[Data items]
· · · ·
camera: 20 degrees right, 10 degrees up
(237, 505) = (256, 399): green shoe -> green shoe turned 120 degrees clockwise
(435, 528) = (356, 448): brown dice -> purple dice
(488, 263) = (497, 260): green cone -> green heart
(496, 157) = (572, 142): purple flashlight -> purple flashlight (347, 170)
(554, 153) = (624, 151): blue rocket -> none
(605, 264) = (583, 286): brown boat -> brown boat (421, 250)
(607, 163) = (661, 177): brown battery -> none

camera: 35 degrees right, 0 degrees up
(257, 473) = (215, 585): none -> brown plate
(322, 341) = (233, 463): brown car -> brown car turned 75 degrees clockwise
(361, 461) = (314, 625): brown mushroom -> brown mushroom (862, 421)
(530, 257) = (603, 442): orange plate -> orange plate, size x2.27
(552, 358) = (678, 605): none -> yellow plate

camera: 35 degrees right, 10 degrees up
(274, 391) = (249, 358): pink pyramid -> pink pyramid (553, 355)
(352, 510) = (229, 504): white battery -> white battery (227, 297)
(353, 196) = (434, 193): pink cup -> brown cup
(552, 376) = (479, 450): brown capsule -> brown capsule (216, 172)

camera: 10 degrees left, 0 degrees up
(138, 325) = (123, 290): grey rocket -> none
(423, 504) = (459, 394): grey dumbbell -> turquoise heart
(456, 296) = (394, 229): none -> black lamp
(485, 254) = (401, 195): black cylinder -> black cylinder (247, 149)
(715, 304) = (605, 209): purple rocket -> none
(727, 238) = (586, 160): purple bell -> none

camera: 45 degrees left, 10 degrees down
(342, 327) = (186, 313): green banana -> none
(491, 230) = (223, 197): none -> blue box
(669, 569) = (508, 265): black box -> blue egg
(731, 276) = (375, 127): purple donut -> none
· · · ·
### TASK:
Retype the entries exactly, please. Leave no line out.

### TASK ANSWER:
camera: 20 degrees right, 10 degrees up
(237, 505) = (256, 399): green shoe -> green shoe turned 120 degrees clockwise
(435, 528) = (356, 448): brown dice -> purple dice
(488, 263) = (497, 260): green cone -> green heart
(496, 157) = (572, 142): purple flashlight -> purple flashlight (347, 170)
(554, 153) = (624, 151): blue rocket -> none
(605, 264) = (583, 286): brown boat -> brown boat (421, 250)
(607, 163) = (661, 177): brown battery -> none

camera: 35 degrees right, 0 degrees up
(257, 473) = (215, 585): none -> brown plate
(322, 341) = (233, 463): brown car -> brown car turned 75 degrees clockwise
(361, 461) = (314, 625): brown mushroom -> brown mushroom (862, 421)
(530, 257) = (603, 442): orange plate -> orange plate, size x2.27
(552, 358) = (678, 605): none -> yellow plate

camera: 35 degrees right, 10 degrees up
(274, 391) = (249, 358): pink pyramid -> pink pyramid (553, 355)
(352, 510) = (229, 504): white battery -> white battery (227, 297)
(353, 196) = (434, 193): pink cup -> brown cup
(552, 376) = (479, 450): brown capsule -> brown capsule (216, 172)

camera: 10 degrees left, 0 degrees up
(138, 325) = (123, 290): grey rocket -> none
(423, 504) = (459, 394): grey dumbbell -> turquoise heart
(456, 296) = (394, 229): none -> black lamp
(485, 254) = (401, 195): black cylinder -> black cylinder (247, 149)
(715, 304) = (605, 209): purple rocket -> none
(727, 238) = (586, 160): purple bell -> none

camera: 45 degrees left, 10 degrees down
(342, 327) = (186, 313): green banana -> none
(491, 230) = (223, 197): none -> blue box
(669, 569) = (508, 265): black box -> blue egg
(731, 276) = (375, 127): purple donut -> none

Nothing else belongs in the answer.